* **Work item**
Scan the entries and tally the lines that include the string "bowl". Reply with the figure alone.

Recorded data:
***

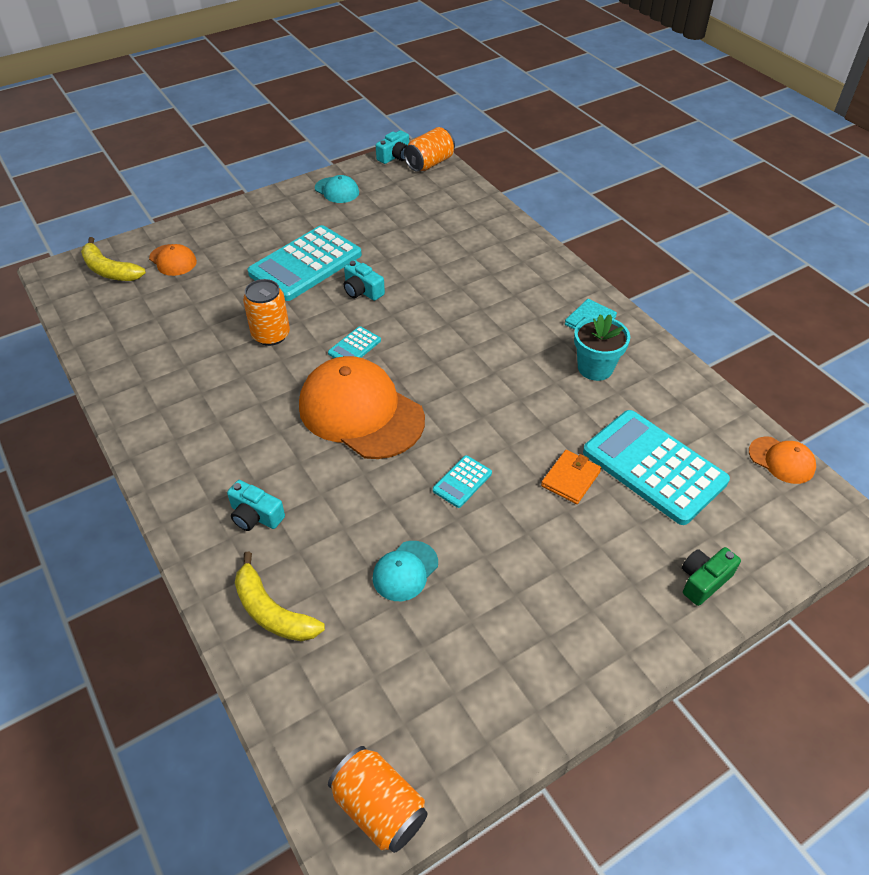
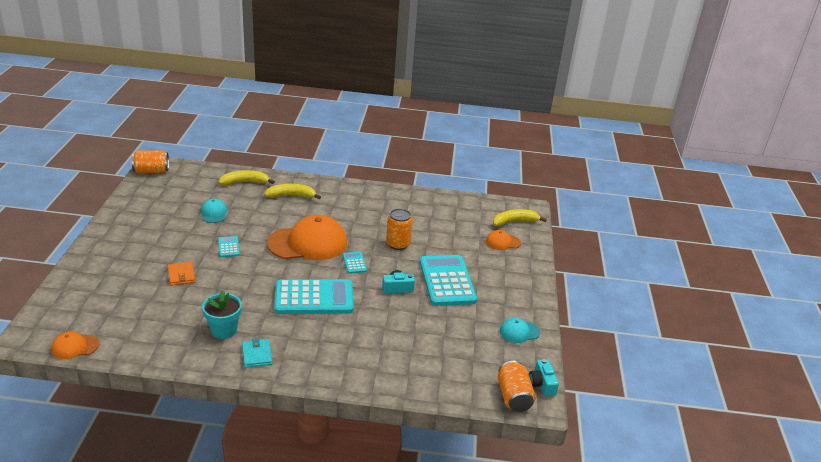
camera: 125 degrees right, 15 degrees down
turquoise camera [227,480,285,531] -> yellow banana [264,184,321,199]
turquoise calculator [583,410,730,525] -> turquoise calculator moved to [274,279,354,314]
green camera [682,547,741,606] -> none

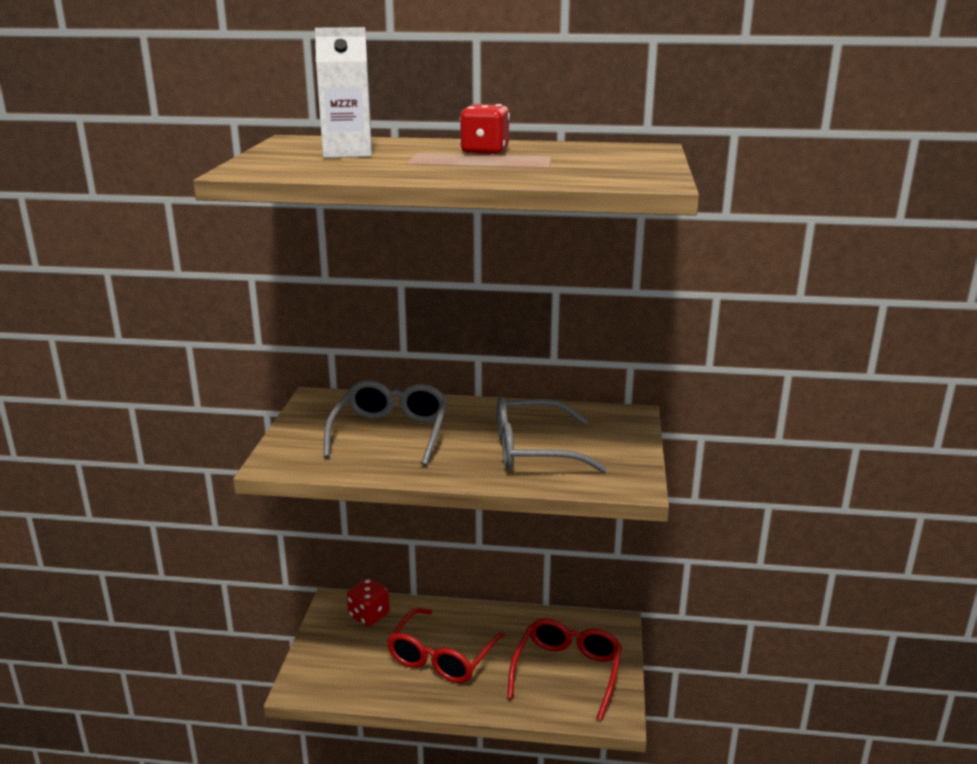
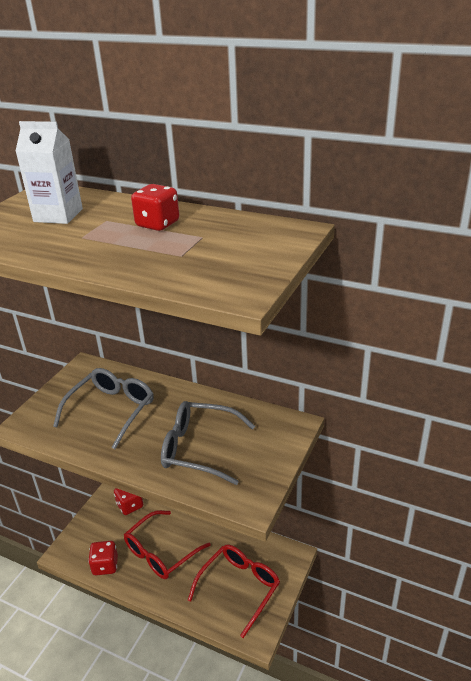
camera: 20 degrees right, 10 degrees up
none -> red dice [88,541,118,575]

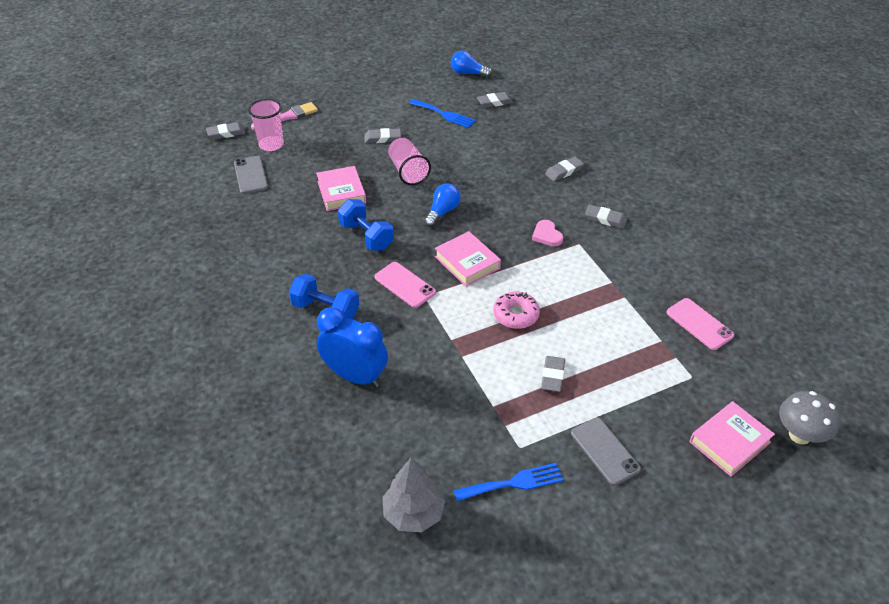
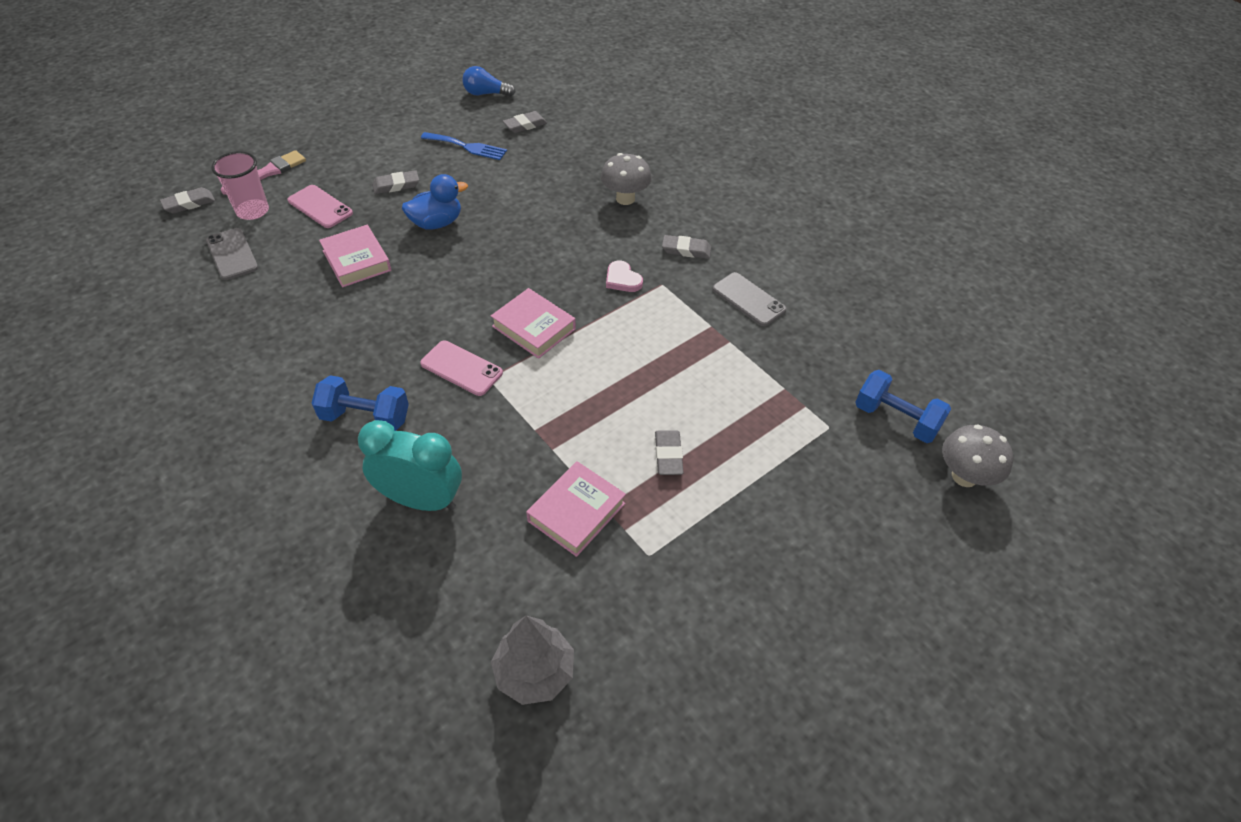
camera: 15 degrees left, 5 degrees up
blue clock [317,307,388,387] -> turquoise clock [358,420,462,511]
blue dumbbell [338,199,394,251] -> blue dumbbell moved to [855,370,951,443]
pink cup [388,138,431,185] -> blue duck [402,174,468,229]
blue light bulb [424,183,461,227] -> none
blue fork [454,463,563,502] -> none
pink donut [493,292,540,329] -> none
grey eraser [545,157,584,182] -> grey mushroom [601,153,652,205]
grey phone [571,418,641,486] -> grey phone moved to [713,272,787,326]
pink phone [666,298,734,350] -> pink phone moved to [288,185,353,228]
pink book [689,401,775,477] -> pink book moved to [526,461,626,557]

***

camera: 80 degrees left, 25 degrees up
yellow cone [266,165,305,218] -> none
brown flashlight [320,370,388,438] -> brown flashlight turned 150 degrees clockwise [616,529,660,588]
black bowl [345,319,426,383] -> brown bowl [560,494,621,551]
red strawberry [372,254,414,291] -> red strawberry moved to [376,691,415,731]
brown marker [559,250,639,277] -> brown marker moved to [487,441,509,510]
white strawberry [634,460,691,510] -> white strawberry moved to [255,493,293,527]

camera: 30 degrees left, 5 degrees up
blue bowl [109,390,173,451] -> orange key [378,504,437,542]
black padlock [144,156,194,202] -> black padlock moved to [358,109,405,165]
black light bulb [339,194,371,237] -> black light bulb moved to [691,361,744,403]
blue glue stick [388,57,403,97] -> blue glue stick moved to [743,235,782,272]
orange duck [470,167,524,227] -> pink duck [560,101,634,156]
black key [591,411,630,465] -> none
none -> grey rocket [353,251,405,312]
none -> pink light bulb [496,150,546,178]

***

* **Finished exercise**
2